**DIRECTIONS**.
Task for the records below: copy exactly, and only, the line containing "(157, 317) = (537, 322): brown cone -> none" and every line after it to the end, with pictures left out.

**GIVEN DATA**.
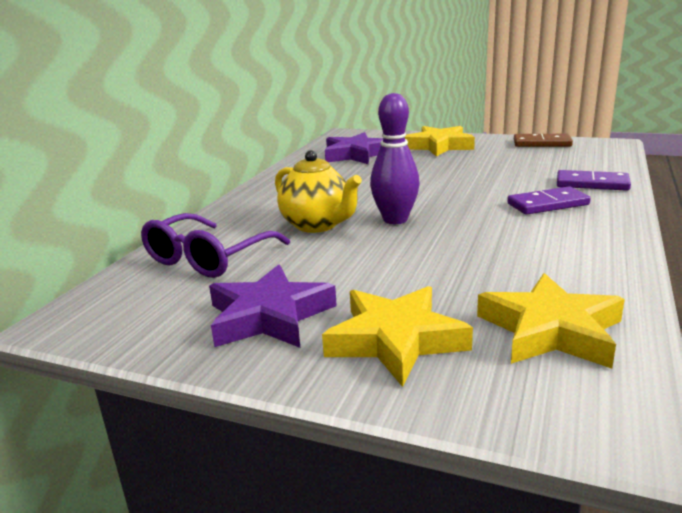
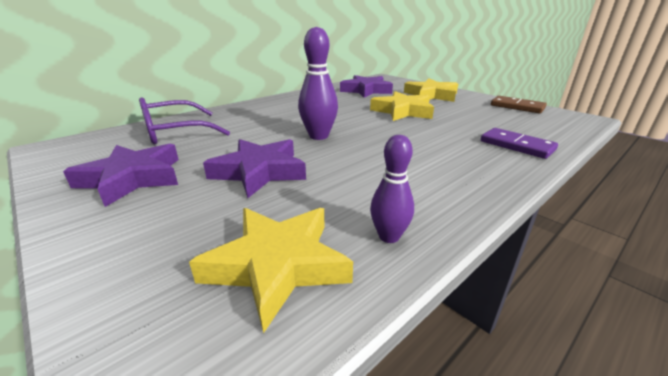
camera: 25 degrees right, 5 degrees up
(317, 225) = (266, 128): yellow teapot -> none
(395, 340) = (162, 225): yellow star -> yellow star (403, 111)
(399, 270) = (259, 172): none -> purple star
(548, 204) = (451, 153): purple domino -> none
(599, 284) = (389, 236): none -> purple bowling pin

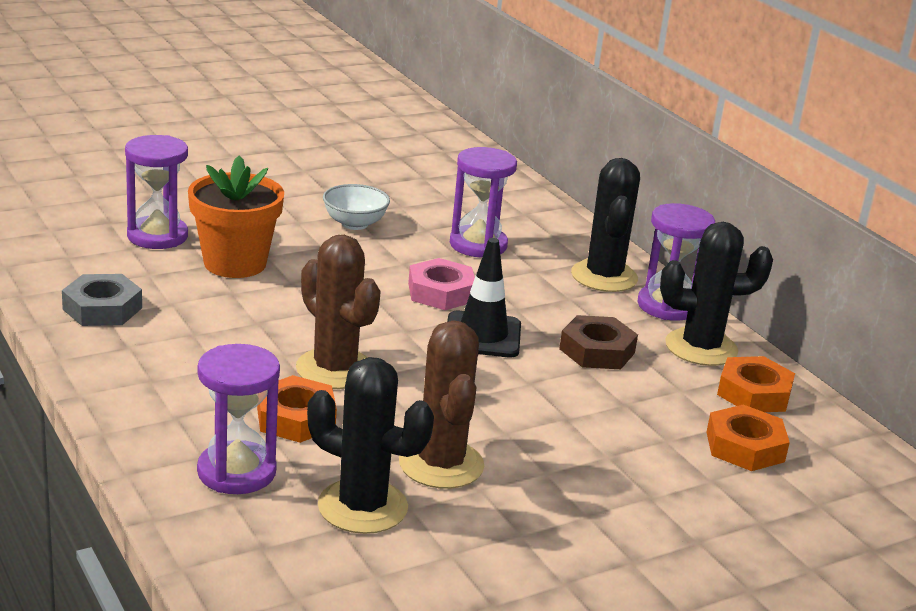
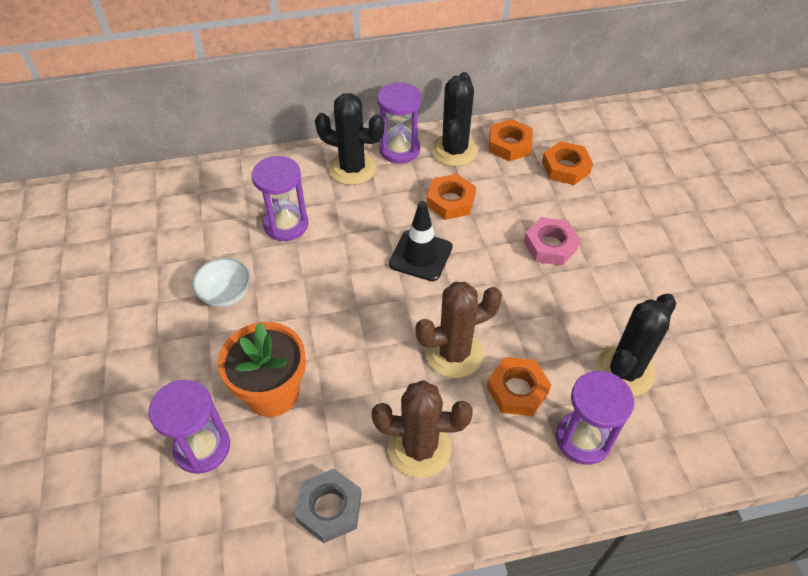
camera: 70 degrees left, 25 degrees up
(441, 292) = (354, 264): pink nut -> pink nut (550, 246)
(441, 464) = (578, 317): brown cactus -> brown cactus (419, 448)
(597, 351) = (450, 201): brown nut -> orange nut

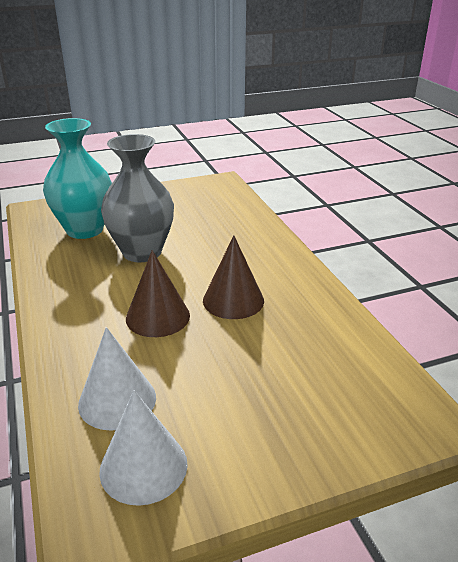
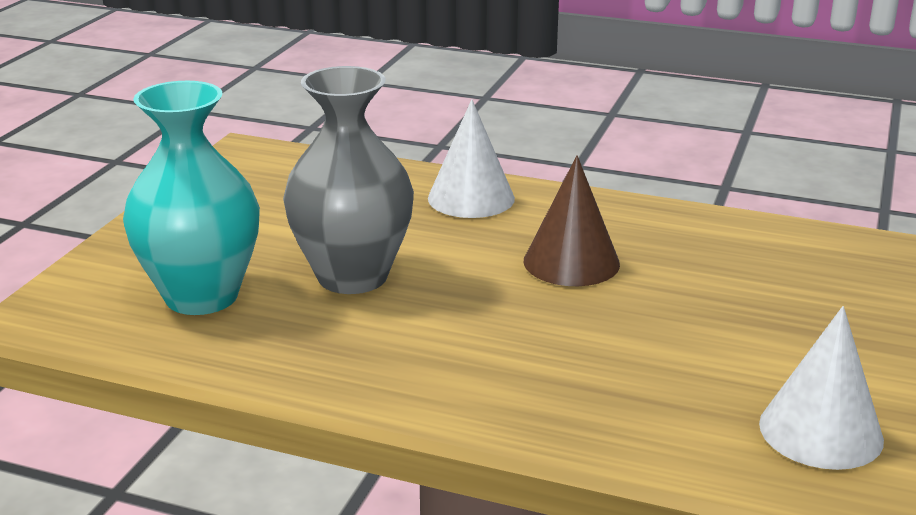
camera: 50 degrees left, 5 degrees down
(117, 400) = (682, 409): white cone -> white cone (471, 198)
(157, 317) = (537, 322): brown cone -> none

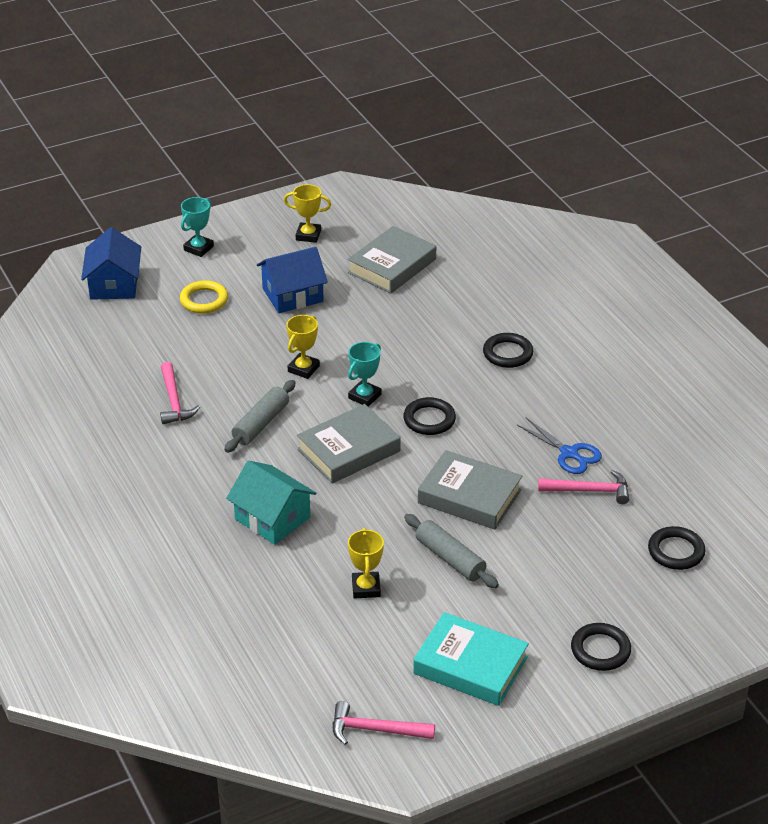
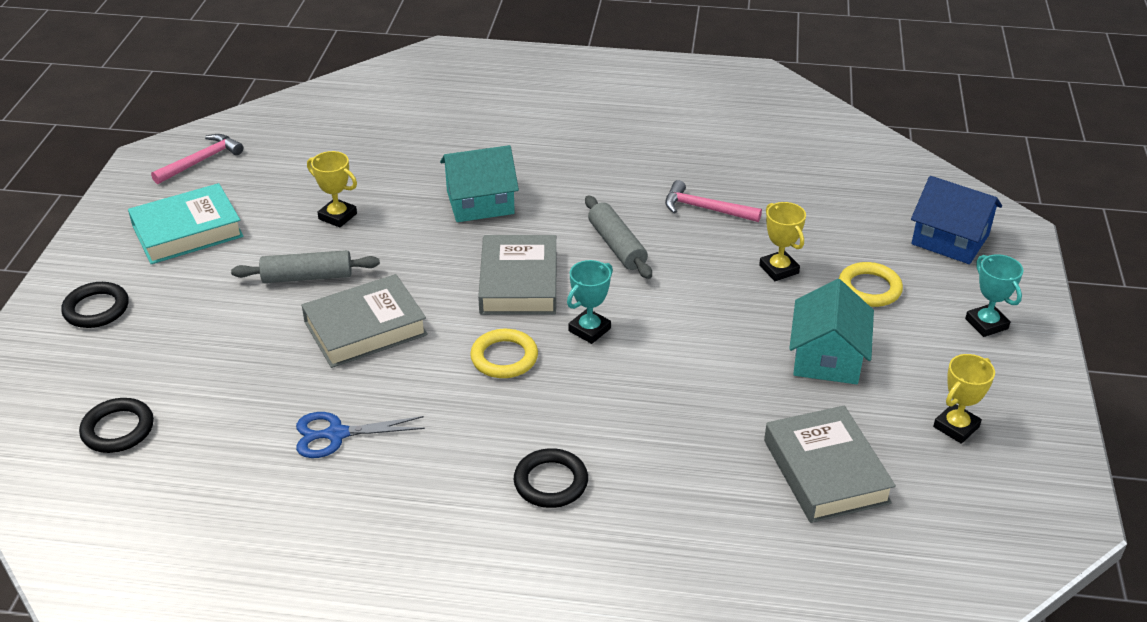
camera: 125 degrees right, 0 degrees up
(292, 295) = (827, 357): blue house -> turquoise house
(303, 369) = (678, 308): yellow trophy -> yellow trophy (779, 269)
(364, 396) = (589, 330): turquoise trophy -> turquoise trophy turned 60 degrees clockwise
(429, 419) = (504, 357): black ring -> yellow ring
(589, 491) = (269, 417): pink hammer -> none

**FINISHED TASK**.
(157, 317) = (537, 322): brown cone -> none

camera: 125 degrees right, 0 degrees up
(292, 295) = (827, 357): blue house -> turquoise house
(303, 369) = (678, 308): yellow trophy -> yellow trophy (779, 269)
(364, 396) = (589, 330): turquoise trophy -> turquoise trophy turned 60 degrees clockwise
(429, 419) = (504, 357): black ring -> yellow ring
(589, 491) = (269, 417): pink hammer -> none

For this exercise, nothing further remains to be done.